## Task instructions
Without pictures, return the lines from the one containing "MATRIX pin CS: D8 -> D0" through the last line of the data below, exactly.

= = =

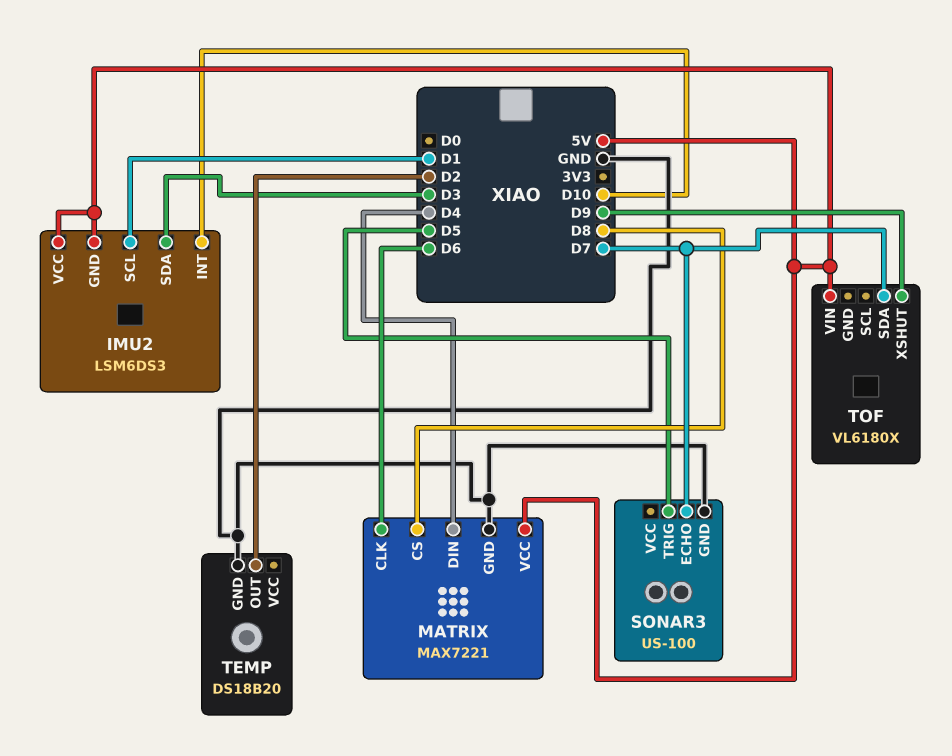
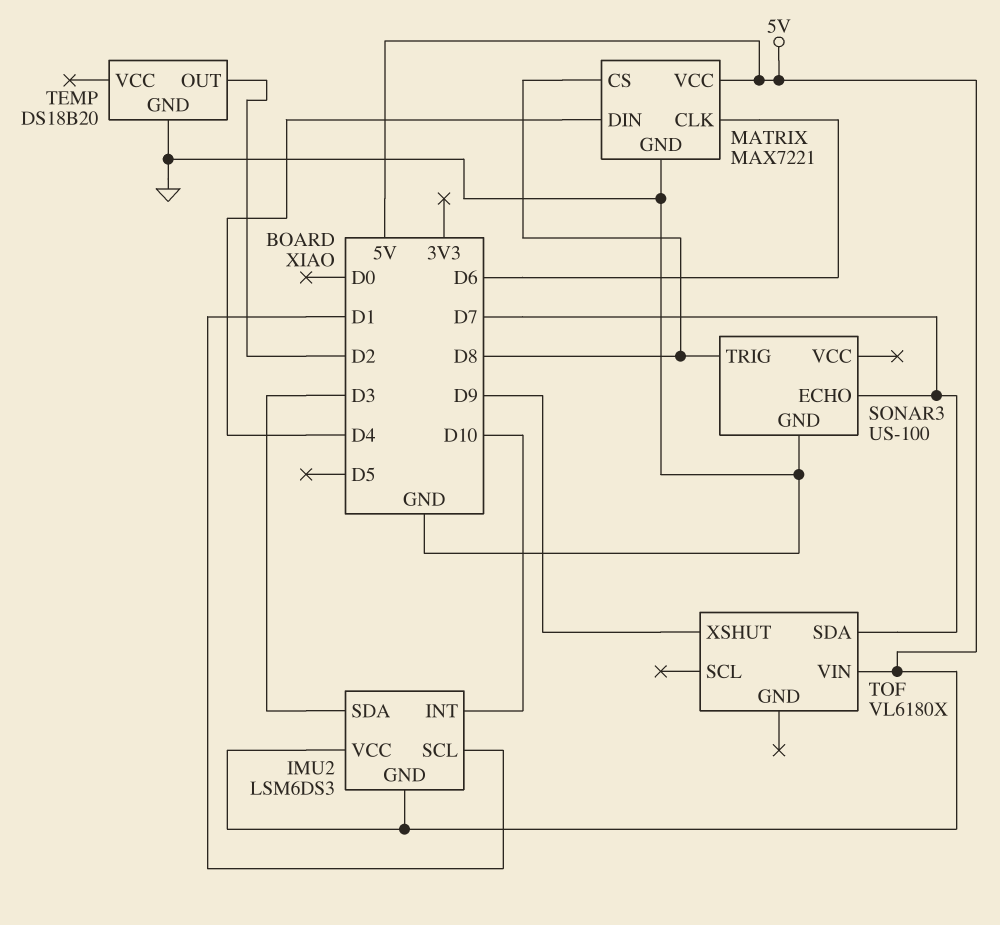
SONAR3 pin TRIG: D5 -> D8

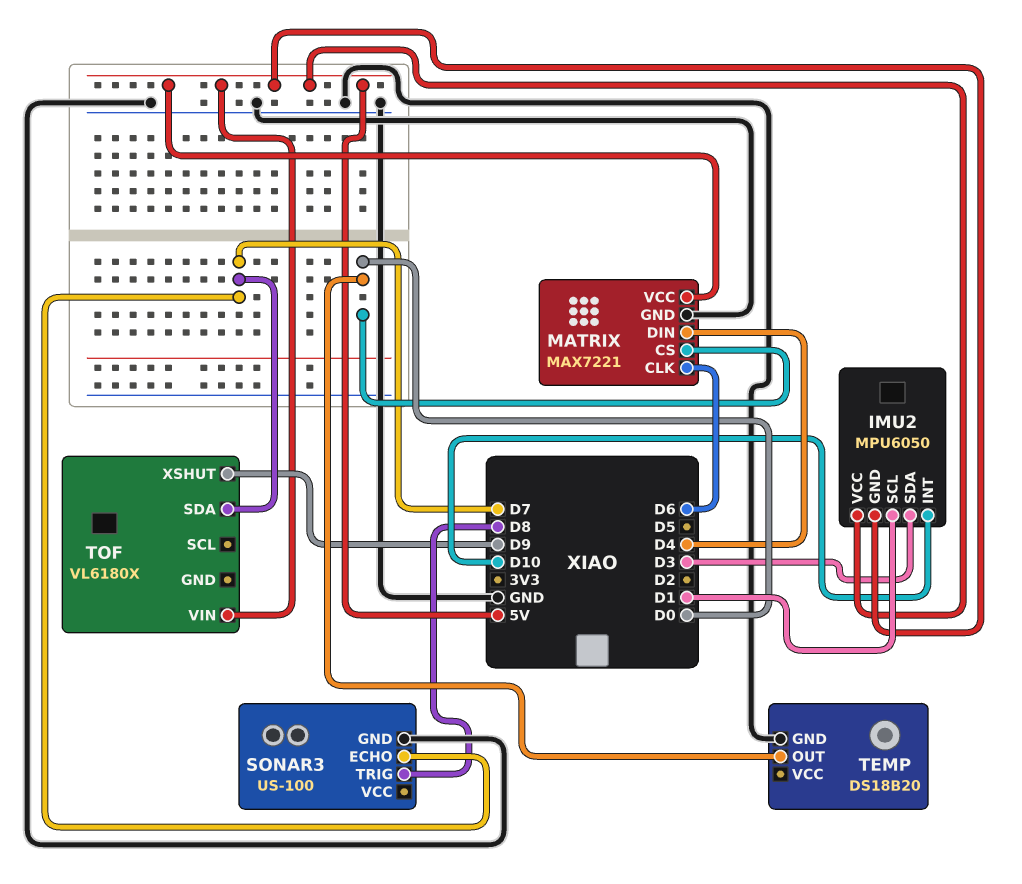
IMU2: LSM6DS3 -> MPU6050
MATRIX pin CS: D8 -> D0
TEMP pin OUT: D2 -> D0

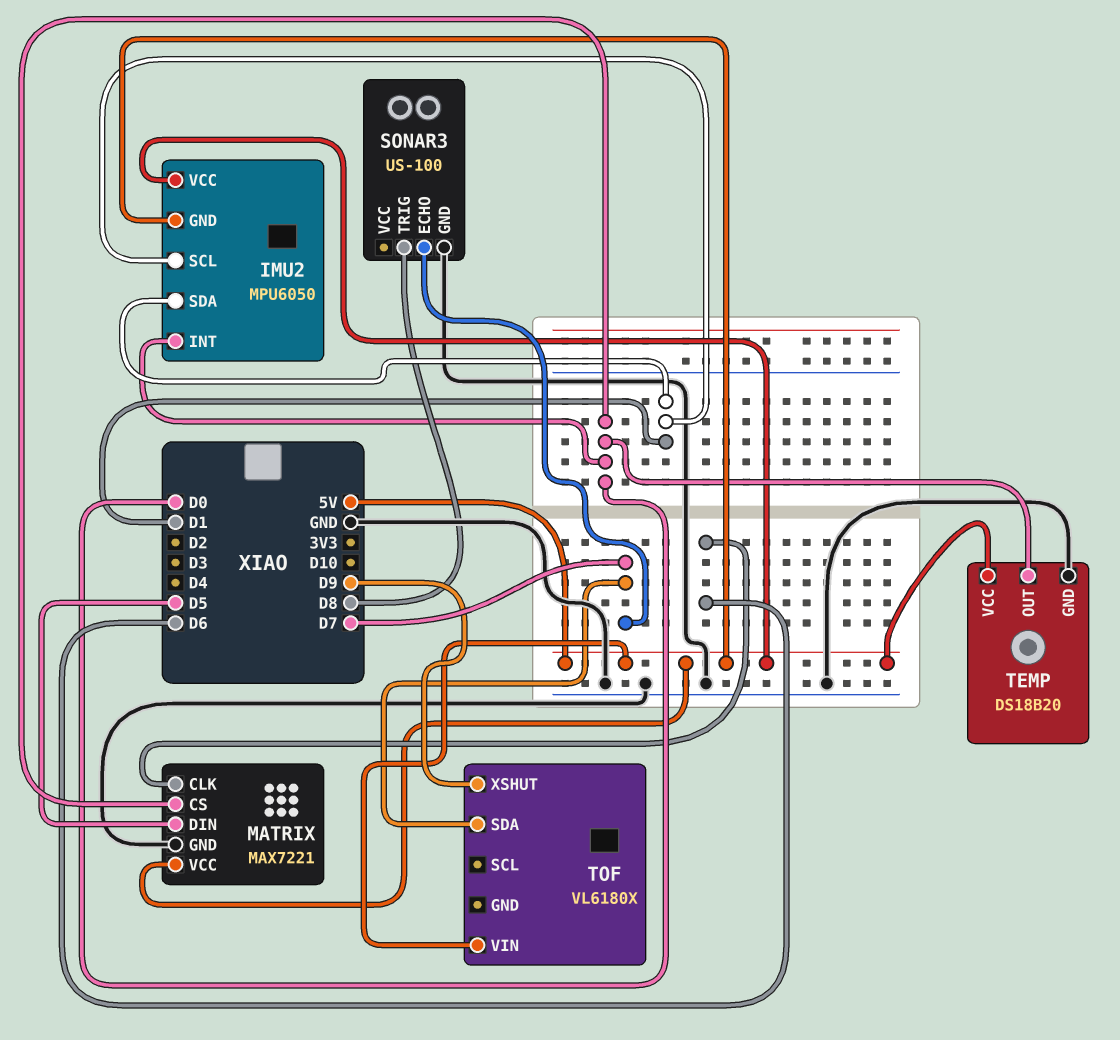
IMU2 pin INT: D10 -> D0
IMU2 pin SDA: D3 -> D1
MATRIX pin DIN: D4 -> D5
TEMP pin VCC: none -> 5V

= = =

## Output of the task
MATRIX pin CS: D8 -> D0
TEMP pin OUT: D2 -> D0

IMU2 pin INT: D10 -> D0
IMU2 pin SDA: D3 -> D1
MATRIX pin DIN: D4 -> D5
TEMP pin VCC: none -> 5V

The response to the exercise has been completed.